(Task data Opens)

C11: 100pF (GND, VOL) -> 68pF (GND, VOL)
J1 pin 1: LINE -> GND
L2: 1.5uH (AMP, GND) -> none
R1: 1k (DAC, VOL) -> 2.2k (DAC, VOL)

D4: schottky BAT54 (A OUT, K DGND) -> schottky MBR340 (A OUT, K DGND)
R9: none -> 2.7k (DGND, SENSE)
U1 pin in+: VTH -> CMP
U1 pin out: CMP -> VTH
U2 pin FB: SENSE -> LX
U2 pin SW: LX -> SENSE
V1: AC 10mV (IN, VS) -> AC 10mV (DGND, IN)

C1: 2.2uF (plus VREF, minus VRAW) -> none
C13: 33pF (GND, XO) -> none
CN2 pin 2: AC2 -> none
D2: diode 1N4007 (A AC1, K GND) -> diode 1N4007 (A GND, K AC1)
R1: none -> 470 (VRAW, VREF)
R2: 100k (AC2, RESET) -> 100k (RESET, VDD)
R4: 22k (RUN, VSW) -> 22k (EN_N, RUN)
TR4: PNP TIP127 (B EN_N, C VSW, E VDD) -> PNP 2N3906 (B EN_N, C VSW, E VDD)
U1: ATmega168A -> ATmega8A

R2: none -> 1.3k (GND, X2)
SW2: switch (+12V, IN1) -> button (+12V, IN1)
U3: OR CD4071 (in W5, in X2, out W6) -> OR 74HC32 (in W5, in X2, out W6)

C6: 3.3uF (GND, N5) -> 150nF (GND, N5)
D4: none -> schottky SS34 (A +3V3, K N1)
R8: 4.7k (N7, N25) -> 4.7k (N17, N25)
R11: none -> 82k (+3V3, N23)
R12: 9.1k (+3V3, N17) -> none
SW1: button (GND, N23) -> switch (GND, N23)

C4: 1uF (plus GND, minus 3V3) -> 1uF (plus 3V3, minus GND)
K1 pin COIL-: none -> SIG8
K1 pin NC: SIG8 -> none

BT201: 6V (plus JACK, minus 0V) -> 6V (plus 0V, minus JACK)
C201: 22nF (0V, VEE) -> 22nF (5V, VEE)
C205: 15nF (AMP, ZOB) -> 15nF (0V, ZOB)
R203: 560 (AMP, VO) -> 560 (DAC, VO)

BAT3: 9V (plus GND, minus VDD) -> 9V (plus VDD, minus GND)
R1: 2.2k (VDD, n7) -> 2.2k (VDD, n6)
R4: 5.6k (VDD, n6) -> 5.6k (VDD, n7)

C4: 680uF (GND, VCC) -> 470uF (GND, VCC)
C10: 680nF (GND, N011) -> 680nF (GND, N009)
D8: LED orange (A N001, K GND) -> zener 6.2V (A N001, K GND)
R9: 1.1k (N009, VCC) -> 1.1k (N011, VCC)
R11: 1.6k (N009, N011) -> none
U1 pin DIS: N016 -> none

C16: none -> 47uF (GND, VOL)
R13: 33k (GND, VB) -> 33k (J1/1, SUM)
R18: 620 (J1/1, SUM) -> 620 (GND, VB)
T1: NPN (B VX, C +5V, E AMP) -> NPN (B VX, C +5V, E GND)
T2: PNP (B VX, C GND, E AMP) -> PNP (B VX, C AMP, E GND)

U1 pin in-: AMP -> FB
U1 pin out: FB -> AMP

(Task data Closes)

Your task is to retype the records above exactly.

C11: 100pF (GND, VOL) -> 68pF (GND, VOL)
J1 pin 1: LINE -> GND
L2: 1.5uH (AMP, GND) -> none
R1: 1k (DAC, VOL) -> 2.2k (DAC, VOL)

D4: schottky BAT54 (A OUT, K DGND) -> schottky MBR340 (A OUT, K DGND)
R9: none -> 2.7k (DGND, SENSE)
U1 pin in+: VTH -> CMP
U1 pin out: CMP -> VTH
U2 pin FB: SENSE -> LX
U2 pin SW: LX -> SENSE
V1: AC 10mV (IN, VS) -> AC 10mV (DGND, IN)

C1: 2.2uF (plus VREF, minus VRAW) -> none
C13: 33pF (GND, XO) -> none
CN2 pin 2: AC2 -> none
D2: diode 1N4007 (A AC1, K GND) -> diode 1N4007 (A GND, K AC1)
R1: none -> 470 (VRAW, VREF)
R2: 100k (AC2, RESET) -> 100k (RESET, VDD)
R4: 22k (RUN, VSW) -> 22k (EN_N, RUN)
TR4: PNP TIP127 (B EN_N, C VSW, E VDD) -> PNP 2N3906 (B EN_N, C VSW, E VDD)
U1: ATmega168A -> ATmega8A

R2: none -> 1.3k (GND, X2)
SW2: switch (+12V, IN1) -> button (+12V, IN1)
U3: OR CD4071 (in W5, in X2, out W6) -> OR 74HC32 (in W5, in X2, out W6)

C6: 3.3uF (GND, N5) -> 150nF (GND, N5)
D4: none -> schottky SS34 (A +3V3, K N1)
R8: 4.7k (N7, N25) -> 4.7k (N17, N25)
R11: none -> 82k (+3V3, N23)
R12: 9.1k (+3V3, N17) -> none
SW1: button (GND, N23) -> switch (GND, N23)

C4: 1uF (plus GND, minus 3V3) -> 1uF (plus 3V3, minus GND)
K1 pin COIL-: none -> SIG8
K1 pin NC: SIG8 -> none

BT201: 6V (plus JACK, minus 0V) -> 6V (plus 0V, minus JACK)
C201: 22nF (0V, VEE) -> 22nF (5V, VEE)
C205: 15nF (AMP, ZOB) -> 15nF (0V, ZOB)
R203: 560 (AMP, VO) -> 560 (DAC, VO)

BAT3: 9V (plus GND, minus VDD) -> 9V (plus VDD, minus GND)
R1: 2.2k (VDD, n7) -> 2.2k (VDD, n6)
R4: 5.6k (VDD, n6) -> 5.6k (VDD, n7)

C4: 680uF (GND, VCC) -> 470uF (GND, VCC)
C10: 680nF (GND, N011) -> 680nF (GND, N009)
D8: LED orange (A N001, K GND) -> zener 6.2V (A N001, K GND)
R9: 1.1k (N009, VCC) -> 1.1k (N011, VCC)
R11: 1.6k (N009, N011) -> none
U1 pin DIS: N016 -> none

C16: none -> 47uF (GND, VOL)
R13: 33k (GND, VB) -> 33k (J1/1, SUM)
R18: 620 (J1/1, SUM) -> 620 (GND, VB)
T1: NPN (B VX, C +5V, E AMP) -> NPN (B VX, C +5V, E GND)
T2: PNP (B VX, C GND, E AMP) -> PNP (B VX, C AMP, E GND)

U1 pin in-: AMP -> FB
U1 pin out: FB -> AMP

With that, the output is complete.